> What is expected: Nothing but the records, transcribed verbatim and stripped of images, should appear in the answer.

Before-and-after change data:
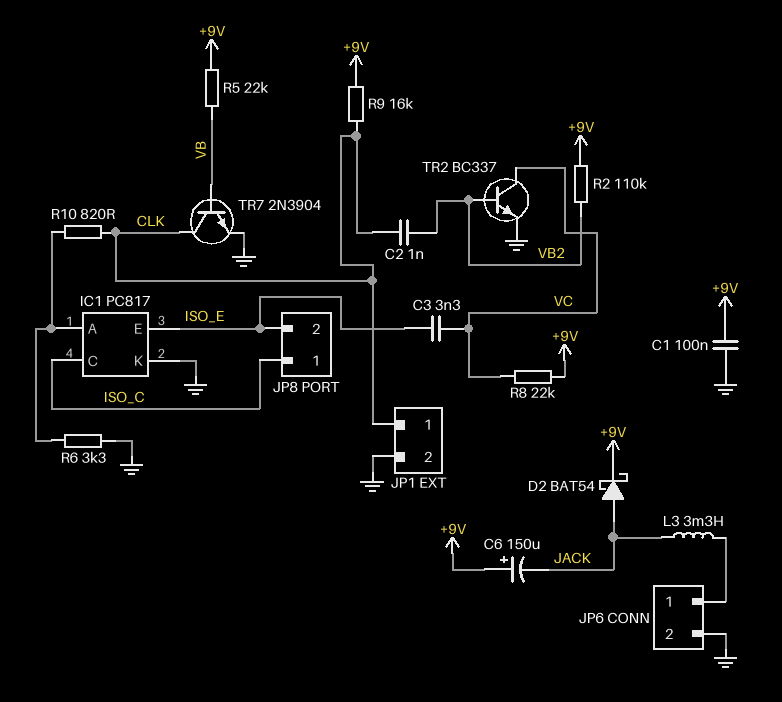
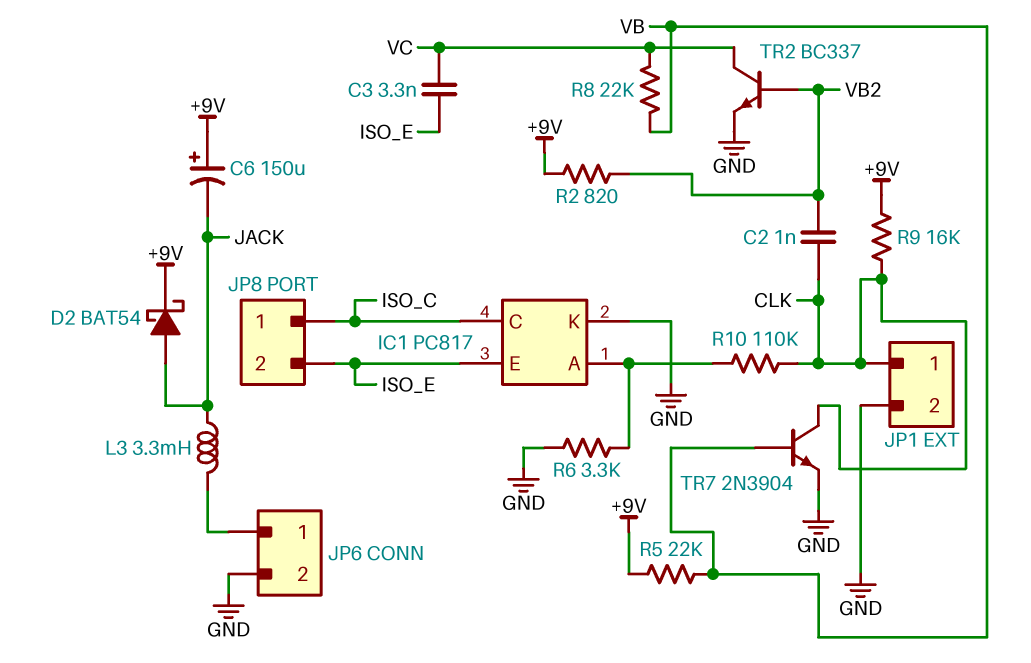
C1: 100nF (+9V, GND) -> none
R2: 110k (+9V, VB2) -> 820 (+9V, VB2)
R8: 22k (+9V, VC) -> 22k (VB, VC)
R10: 820 (CLK, IC1/A) -> 110k (CLK, IC1/A)

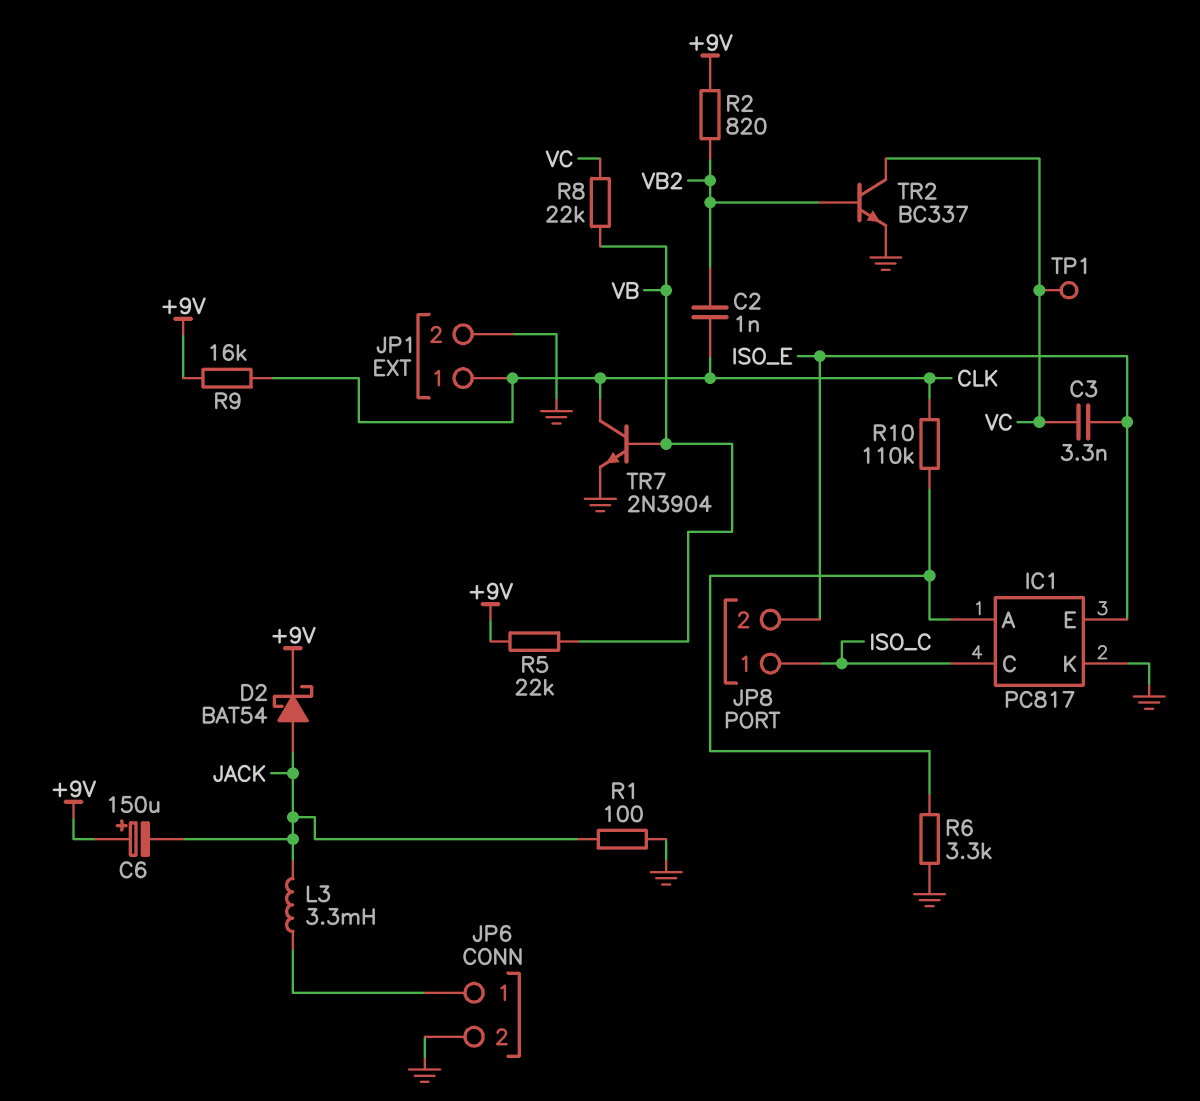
R1: none -> 100 (GND, JACK)
TP1: none -> test point (VC)

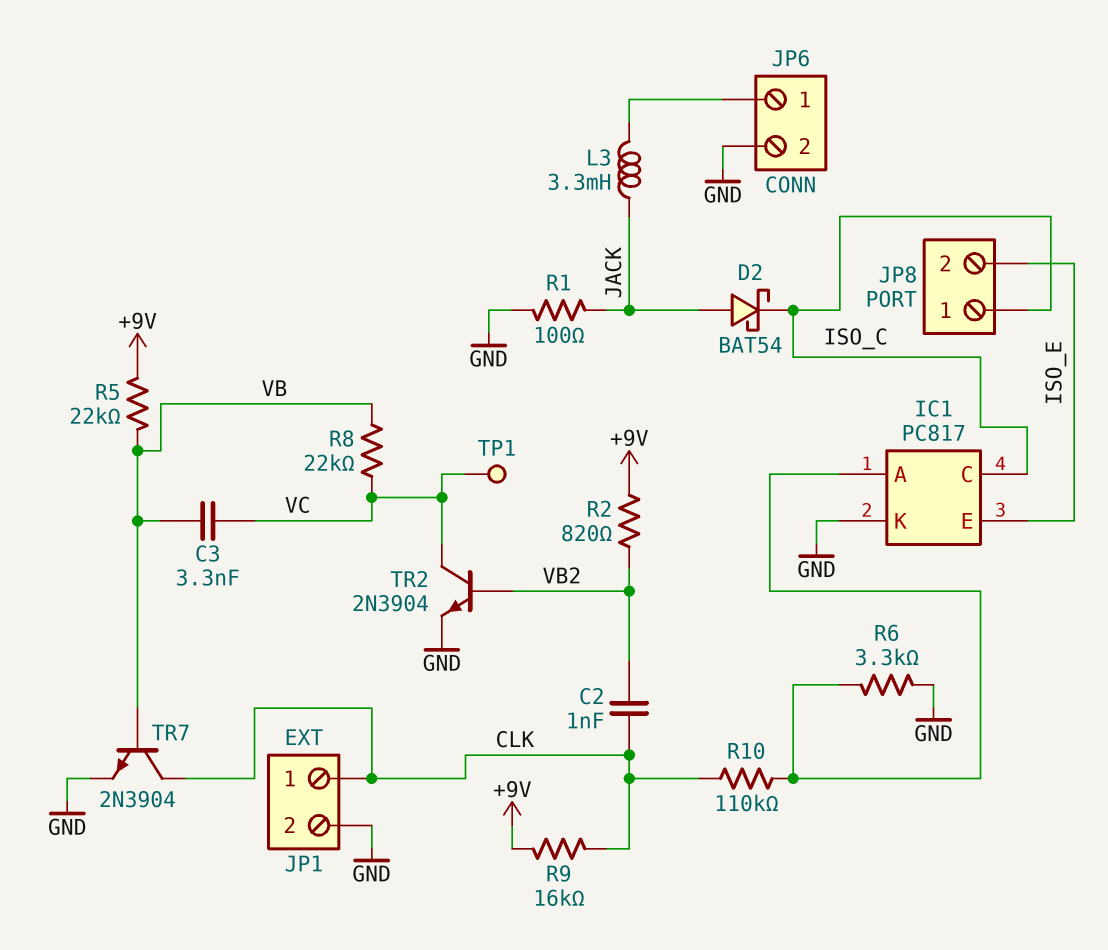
C3: 3.3nF (ISO_E, VC) -> 3.3nF (VB, VC)
C6: 150uF (plus +9V, minus JACK) -> none
D2: schottky BAT54 (A JACK, K +9V) -> schottky BAT54 (A JACK, K ISO_C)
TR2: NPN BC337 (B VB2, C VC, E GND) -> NPN 2N3904 (B VB2, C VC, E GND)

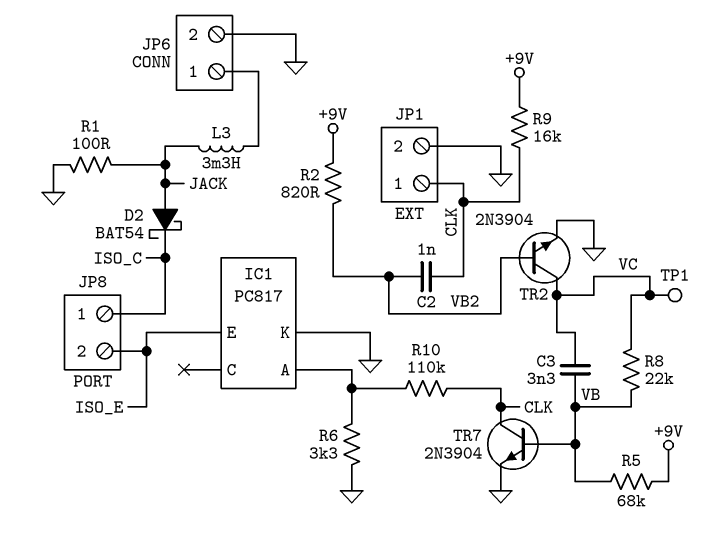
IC1 pin C: ISO_C -> none
R5: 22k (+9V, VB) -> 68k (+9V, VB)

> Written reply:
C1: 100nF (+9V, GND) -> none
R2: 110k (+9V, VB2) -> 820 (+9V, VB2)
R8: 22k (+9V, VC) -> 22k (VB, VC)
R10: 820 (CLK, IC1/A) -> 110k (CLK, IC1/A)

R1: none -> 100 (GND, JACK)
TP1: none -> test point (VC)

C3: 3.3nF (ISO_E, VC) -> 3.3nF (VB, VC)
C6: 150uF (plus +9V, minus JACK) -> none
D2: schottky BAT54 (A JACK, K +9V) -> schottky BAT54 (A JACK, K ISO_C)
TR2: NPN BC337 (B VB2, C VC, E GND) -> NPN 2N3904 (B VB2, C VC, E GND)

IC1 pin C: ISO_C -> none
R5: 22k (+9V, VB) -> 68k (+9V, VB)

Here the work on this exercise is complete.